Task brief. Would you transcribe each entry exactly as it stands, omitting the pictures?

Listed records.

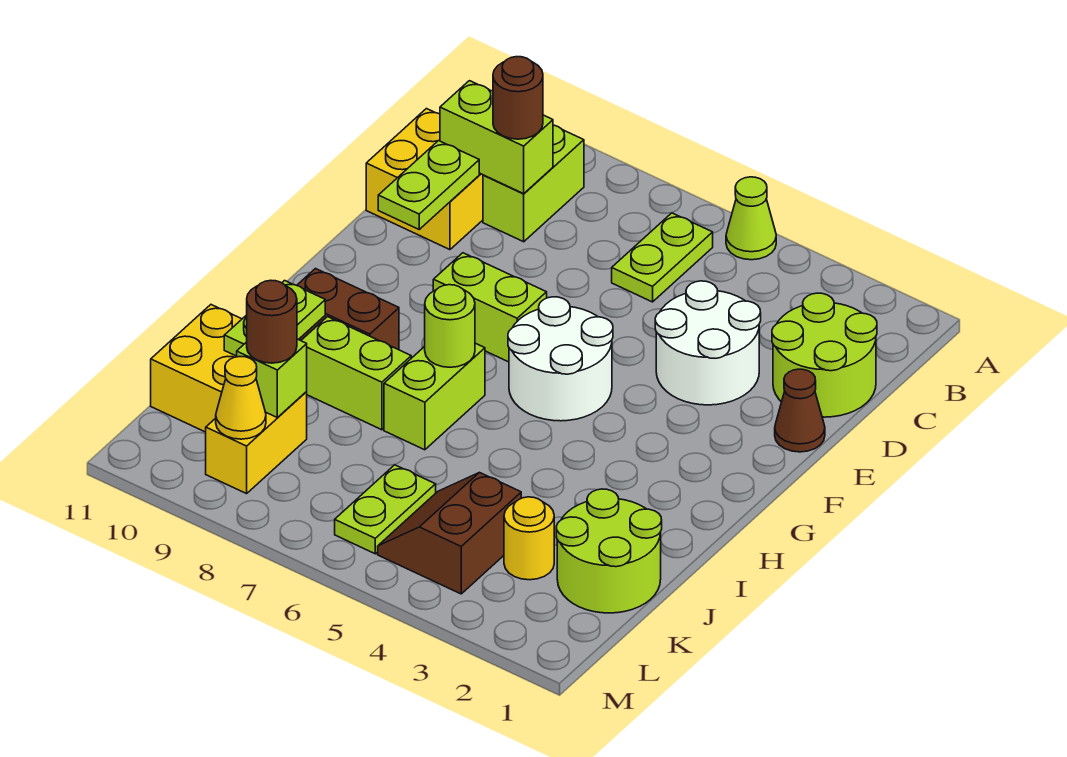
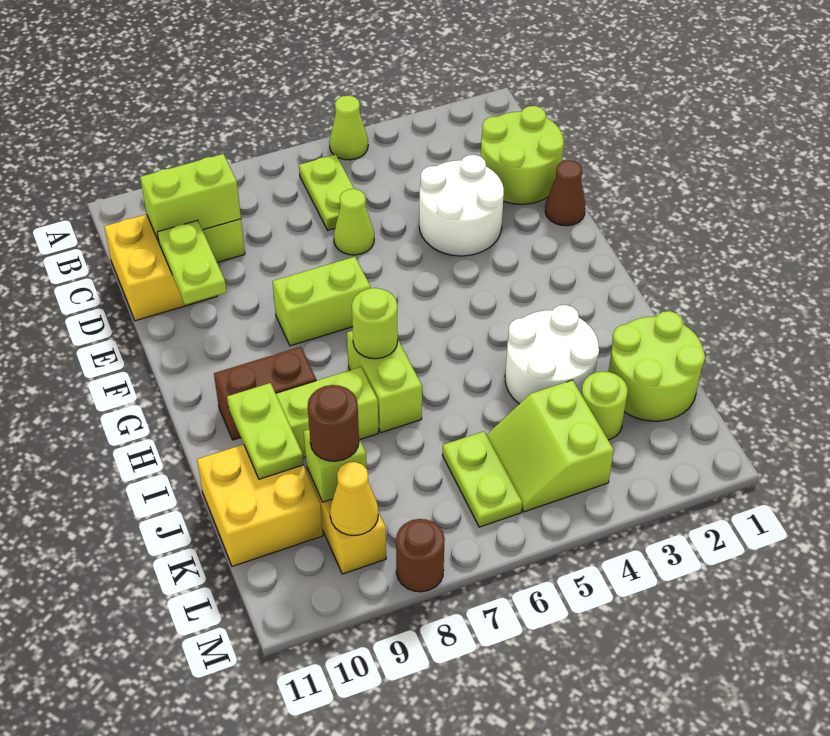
brown round brick C9 level 3 -> brown round brick M8 level 1
none -> lime cone D6 level 1
white round brick F5:G6 level 1 -> white round brick I3:J4 level 1
yellow round brick K3 level 1 -> lime round brick K3 level 1
brown slope K4:L5 level 1 top 4 -> lime slope K4:L5 level 1 top 4

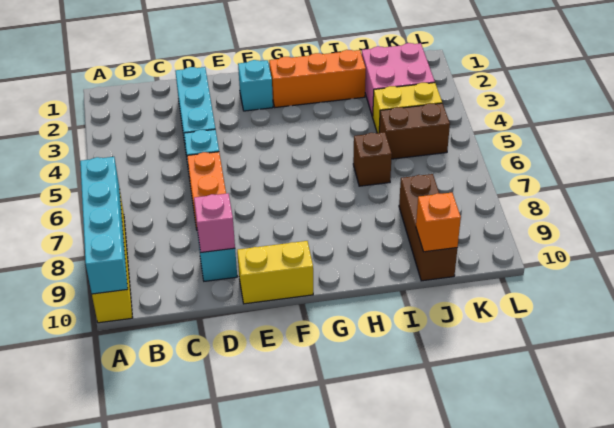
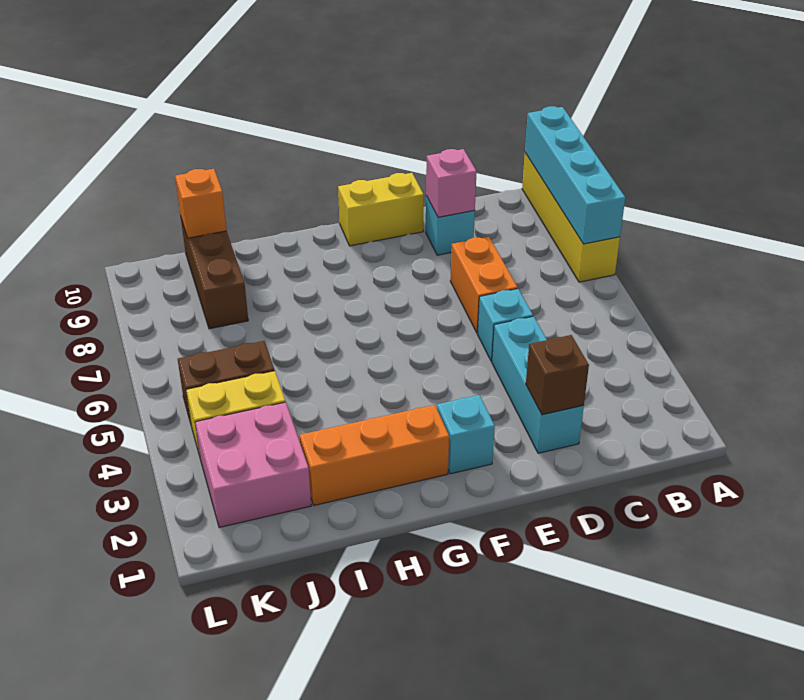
brown brick I6 level 1 -> brown brick D2 level 2

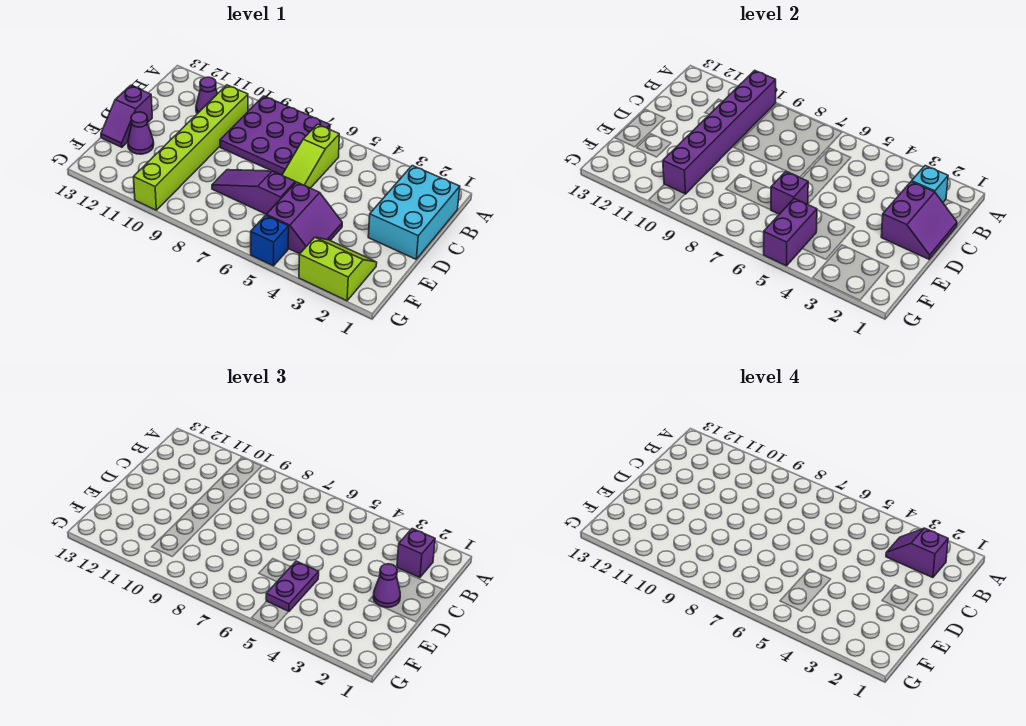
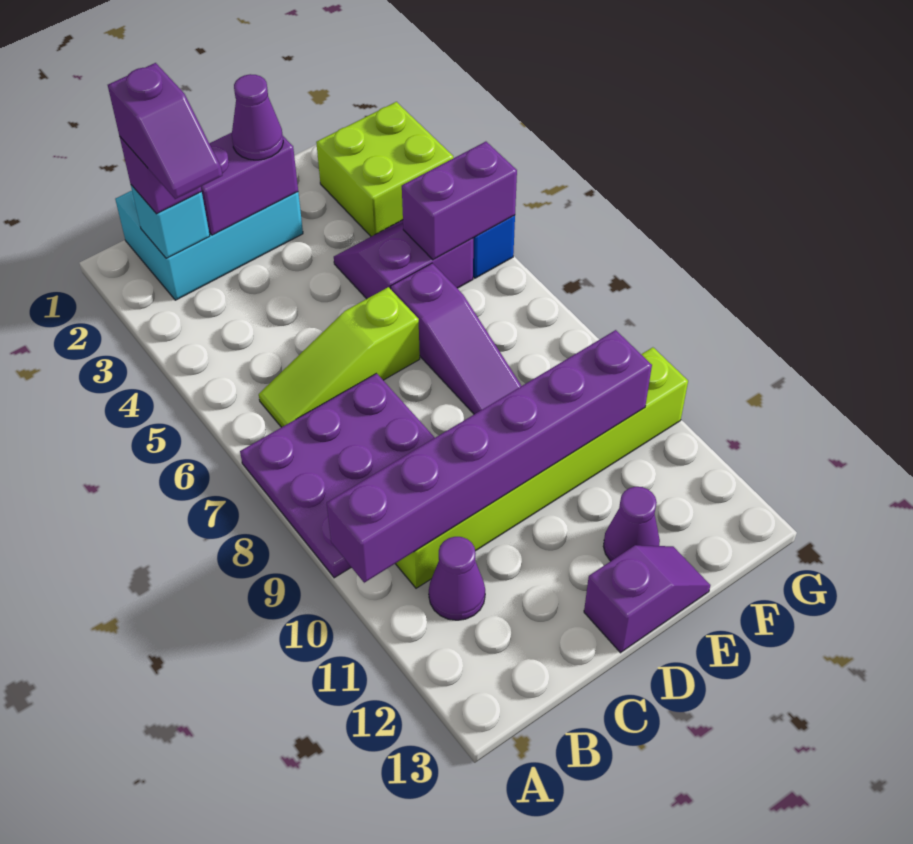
lime slope B6:D6 level 1 top B -> lime slope B6:D6 level 1 top D
purple plate E5:F5 level 3 -> none
purple brick E6 level 2 -> none
lime slope F2:G3 level 1 top G -> lime brick F2:G3 level 1

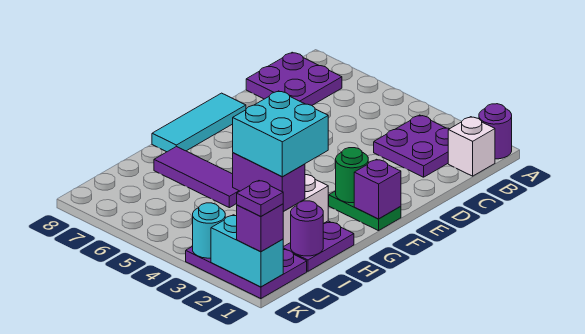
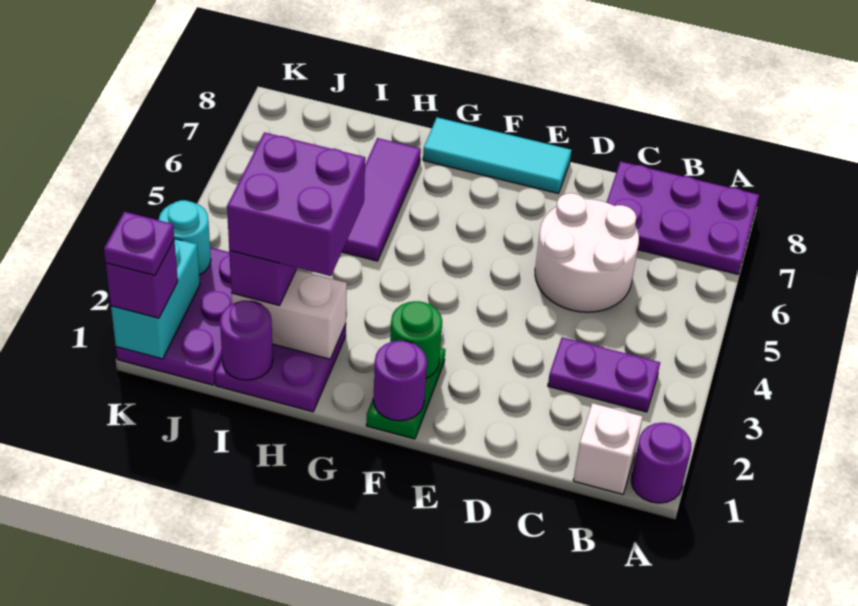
purple plate B2:C3 level 1 -> purple plate B3:C3 level 1
purple plate B7:C8 level 1 -> purple plate A7:C8 level 1
none -> white round brick C5:D6 level 1
purple brick F1 level 2 -> purple round brick F1 level 2
cyan brick H2:I3 level 4 -> purple brick H2:I3 level 4

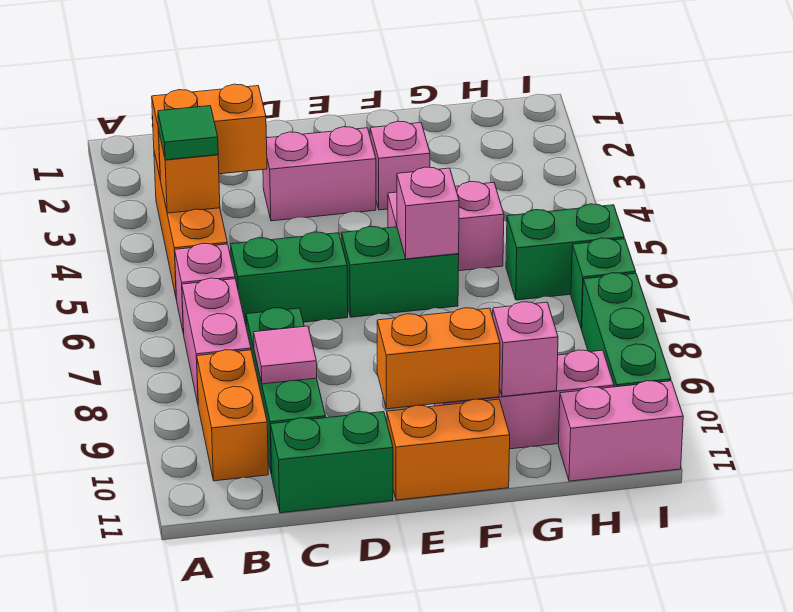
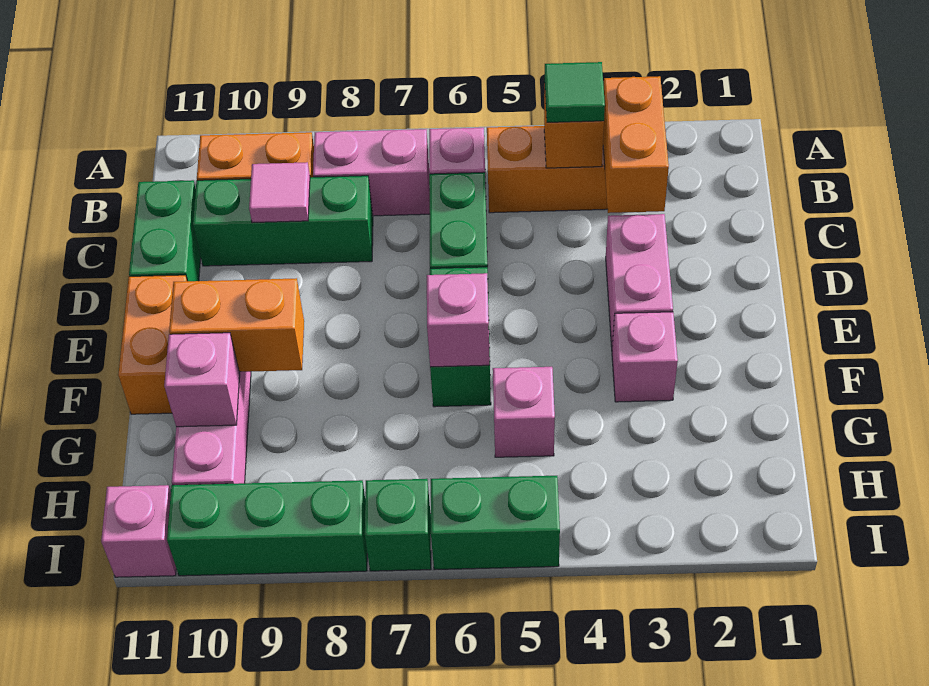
orange brick E10:F10 level 2 -> orange brick F9:F10 level 2
pink brick F5:G5 level 1 -> pink brick G5 level 1
green brick H6:I6 level 1 -> green brick I5:I6 level 1
pink brick H11:I11 level 1 -> pink brick I11 level 1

Finished exercise.
brown round brick C9 level 3 -> brown round brick M8 level 1
none -> lime cone D6 level 1
white round brick F5:G6 level 1 -> white round brick I3:J4 level 1
yellow round brick K3 level 1 -> lime round brick K3 level 1
brown slope K4:L5 level 1 top 4 -> lime slope K4:L5 level 1 top 4

brown brick I6 level 1 -> brown brick D2 level 2

lime slope B6:D6 level 1 top B -> lime slope B6:D6 level 1 top D
purple plate E5:F5 level 3 -> none
purple brick E6 level 2 -> none
lime slope F2:G3 level 1 top G -> lime brick F2:G3 level 1

purple plate B2:C3 level 1 -> purple plate B3:C3 level 1
purple plate B7:C8 level 1 -> purple plate A7:C8 level 1
none -> white round brick C5:D6 level 1
purple brick F1 level 2 -> purple round brick F1 level 2
cyan brick H2:I3 level 4 -> purple brick H2:I3 level 4

orange brick E10:F10 level 2 -> orange brick F9:F10 level 2
pink brick F5:G5 level 1 -> pink brick G5 level 1
green brick H6:I6 level 1 -> green brick I5:I6 level 1
pink brick H11:I11 level 1 -> pink brick I11 level 1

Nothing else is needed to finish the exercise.